**SUPPLIED MATERIAL**
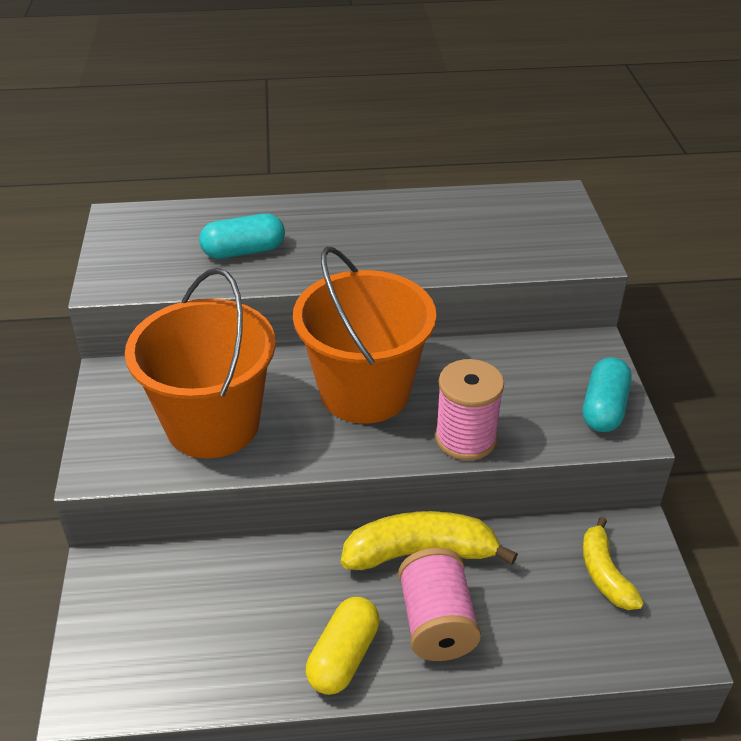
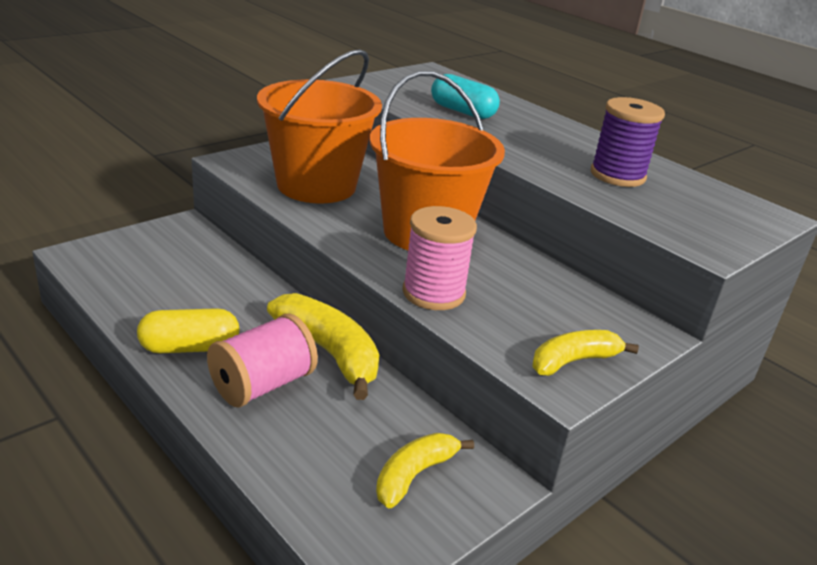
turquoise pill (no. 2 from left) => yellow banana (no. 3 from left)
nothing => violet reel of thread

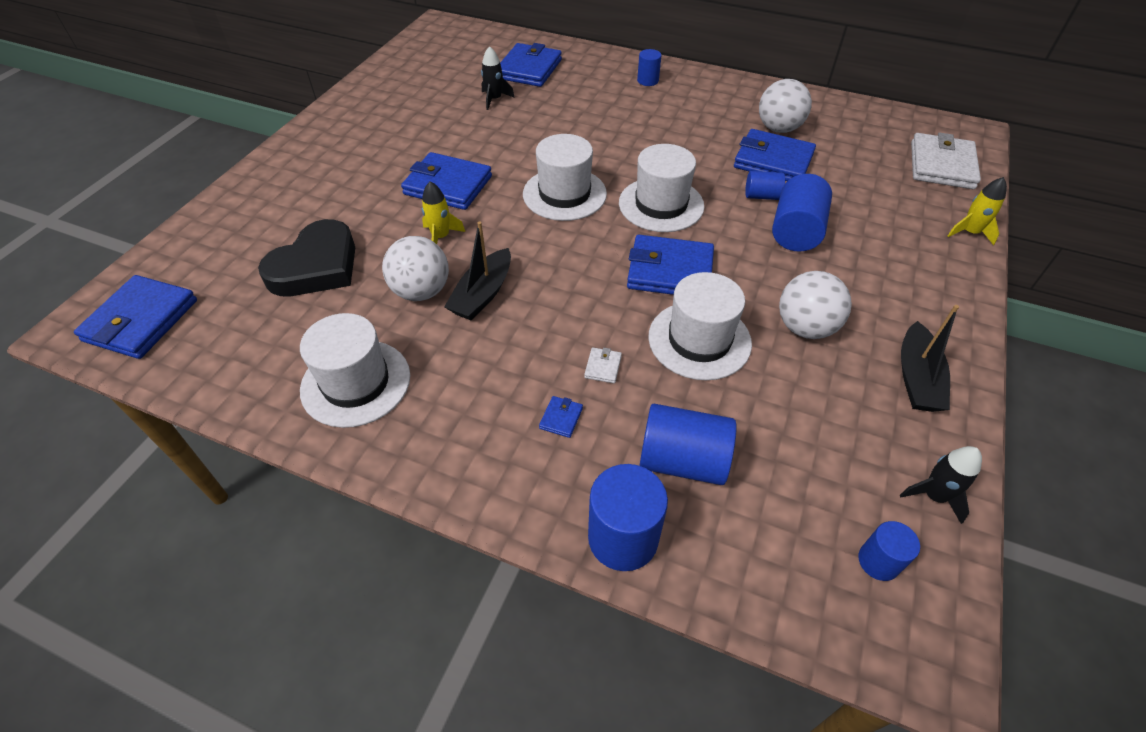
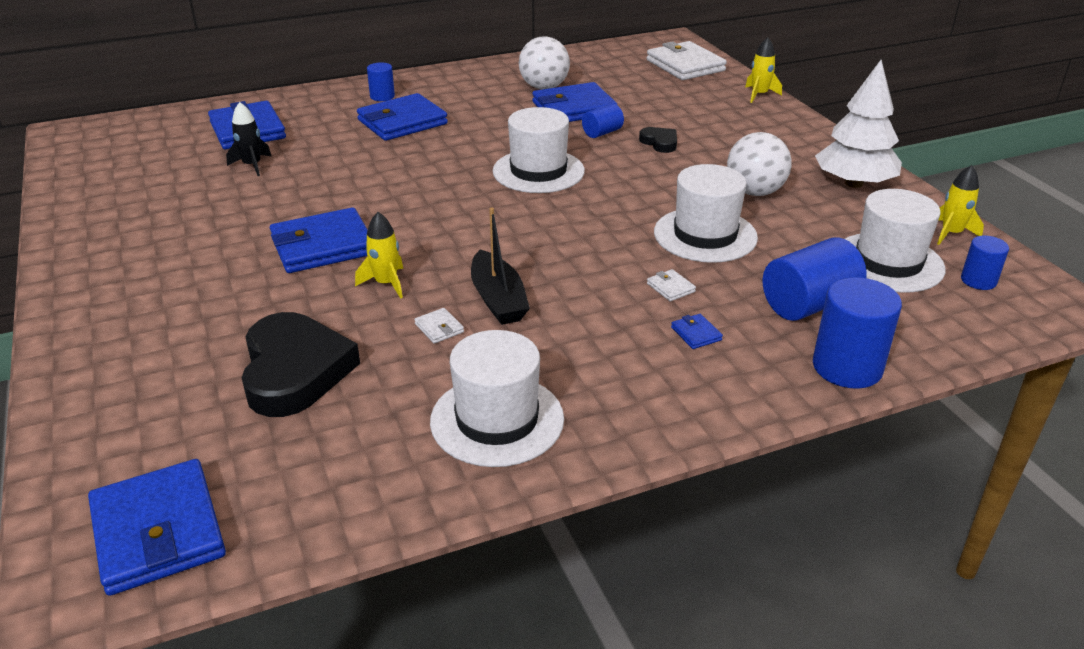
pure white ball (no. 1 from left) => pure white card wallet (no. 1 from left)
pure white top hat (no. 2 from left in the first image) => pure white top hat (no. 4 from left), relocated
cobalt card wallet (no. 5 from left in the first image) => cobalt card wallet (no. 4 from left), relocated
cobalt solid cylinder (no. 5 from left) => jet-black love heart (no. 2 from left)
jet-black spaceship (no. 2 from left) => yellow spaceship (no. 3 from left)
jet-black sailboat (no. 2 from left) => pure white tree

**ACTIVITY**
Restate the preceding entries in full, word for word, with the pictures removed.

**REPLY**
turquoise pill (no. 2 from left) => yellow banana (no. 3 from left)
nothing => violet reel of thread

pure white ball (no. 1 from left) => pure white card wallet (no. 1 from left)
pure white top hat (no. 2 from left in the first image) => pure white top hat (no. 4 from left), relocated
cobalt card wallet (no. 5 from left in the first image) => cobalt card wallet (no. 4 from left), relocated
cobalt solid cylinder (no. 5 from left) => jet-black love heart (no. 2 from left)
jet-black spaceship (no. 2 from left) => yellow spaceship (no. 3 from left)
jet-black sailboat (no. 2 from left) => pure white tree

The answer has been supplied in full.